→ **EXERCISE DATA**
------------
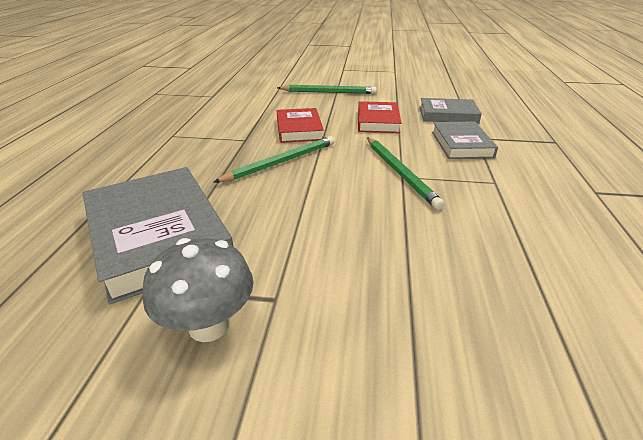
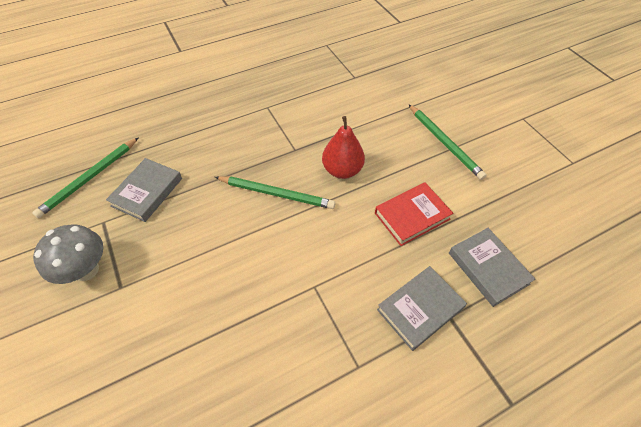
camera: 55 degrees right, 20 degrees up
(158, 235) = (147, 192): grey book -> grey book, size x0.58
(299, 129) = (342, 170): red book -> red pear
(400, 173) = (319, 282): green pencil -> green pencil (89, 178)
------------
→ **WHAT IS REQUIRED**
Excluding every picture, set down the listing exactly.

→ **RESPONSE**
camera: 55 degrees right, 20 degrees up
(158, 235) = (147, 192): grey book -> grey book, size x0.58
(299, 129) = (342, 170): red book -> red pear
(400, 173) = (319, 282): green pencil -> green pencil (89, 178)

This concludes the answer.